WORK INSTRUCTION:
Below are the records; copy every line in them that holds the string "white".

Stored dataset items
══════════════════════════════

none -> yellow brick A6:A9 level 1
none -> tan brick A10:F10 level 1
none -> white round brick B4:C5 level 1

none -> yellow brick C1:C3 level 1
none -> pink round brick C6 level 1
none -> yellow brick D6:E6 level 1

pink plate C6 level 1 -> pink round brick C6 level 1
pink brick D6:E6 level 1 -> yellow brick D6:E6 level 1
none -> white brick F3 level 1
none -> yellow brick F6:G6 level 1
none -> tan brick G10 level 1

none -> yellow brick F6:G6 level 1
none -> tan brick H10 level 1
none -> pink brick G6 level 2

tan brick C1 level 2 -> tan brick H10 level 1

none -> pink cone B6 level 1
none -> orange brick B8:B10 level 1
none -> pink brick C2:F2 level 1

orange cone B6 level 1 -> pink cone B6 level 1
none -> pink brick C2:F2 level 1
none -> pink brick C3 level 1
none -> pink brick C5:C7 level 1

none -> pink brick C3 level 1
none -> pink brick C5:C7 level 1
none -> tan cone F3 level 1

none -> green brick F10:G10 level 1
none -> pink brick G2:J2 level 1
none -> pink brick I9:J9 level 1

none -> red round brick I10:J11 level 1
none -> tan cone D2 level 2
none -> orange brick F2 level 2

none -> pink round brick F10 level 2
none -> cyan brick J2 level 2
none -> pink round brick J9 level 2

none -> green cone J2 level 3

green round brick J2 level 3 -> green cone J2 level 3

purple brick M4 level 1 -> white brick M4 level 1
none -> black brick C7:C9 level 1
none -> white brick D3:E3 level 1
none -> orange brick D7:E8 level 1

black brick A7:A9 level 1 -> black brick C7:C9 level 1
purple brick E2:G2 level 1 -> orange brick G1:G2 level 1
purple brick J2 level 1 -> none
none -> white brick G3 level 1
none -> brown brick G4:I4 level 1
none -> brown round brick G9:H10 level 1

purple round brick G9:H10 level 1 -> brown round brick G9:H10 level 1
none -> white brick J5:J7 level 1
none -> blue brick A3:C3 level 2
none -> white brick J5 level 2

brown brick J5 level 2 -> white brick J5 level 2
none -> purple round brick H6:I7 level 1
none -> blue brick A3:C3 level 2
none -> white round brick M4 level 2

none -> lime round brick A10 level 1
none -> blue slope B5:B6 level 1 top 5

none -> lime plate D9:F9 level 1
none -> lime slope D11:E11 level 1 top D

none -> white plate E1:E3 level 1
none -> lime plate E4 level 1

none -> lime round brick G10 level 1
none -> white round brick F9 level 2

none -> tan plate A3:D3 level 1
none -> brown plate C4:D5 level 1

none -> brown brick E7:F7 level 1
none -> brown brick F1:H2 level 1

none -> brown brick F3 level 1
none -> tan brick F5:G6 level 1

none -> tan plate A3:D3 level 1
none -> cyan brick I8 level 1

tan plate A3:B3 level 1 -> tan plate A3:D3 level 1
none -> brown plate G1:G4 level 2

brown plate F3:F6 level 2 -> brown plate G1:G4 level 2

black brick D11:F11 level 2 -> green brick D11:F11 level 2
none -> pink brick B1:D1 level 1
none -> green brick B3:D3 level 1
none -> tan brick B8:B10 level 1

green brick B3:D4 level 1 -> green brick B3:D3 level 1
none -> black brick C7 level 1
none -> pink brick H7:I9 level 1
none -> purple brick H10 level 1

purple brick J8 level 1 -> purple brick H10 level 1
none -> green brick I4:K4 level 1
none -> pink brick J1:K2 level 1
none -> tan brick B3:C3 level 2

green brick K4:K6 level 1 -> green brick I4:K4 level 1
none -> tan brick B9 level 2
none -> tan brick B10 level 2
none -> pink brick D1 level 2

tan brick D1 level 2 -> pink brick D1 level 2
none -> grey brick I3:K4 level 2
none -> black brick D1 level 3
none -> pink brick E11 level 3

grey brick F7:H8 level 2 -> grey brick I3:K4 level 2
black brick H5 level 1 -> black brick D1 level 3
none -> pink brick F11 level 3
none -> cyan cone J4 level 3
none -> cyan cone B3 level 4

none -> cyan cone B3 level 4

══════════════════════════════

SOLUTION:
none -> white round brick B4:C5 level 1
none -> white brick F3 level 1
purple brick M4 level 1 -> white brick M4 level 1
none -> white brick D3:E3 level 1
none -> white brick G3 level 1
none -> white brick J5:J7 level 1
none -> white brick J5 level 2
brown brick J5 level 2 -> white brick J5 level 2
none -> white round brick M4 level 2
none -> white plate E1:E3 level 1
none -> white round brick F9 level 2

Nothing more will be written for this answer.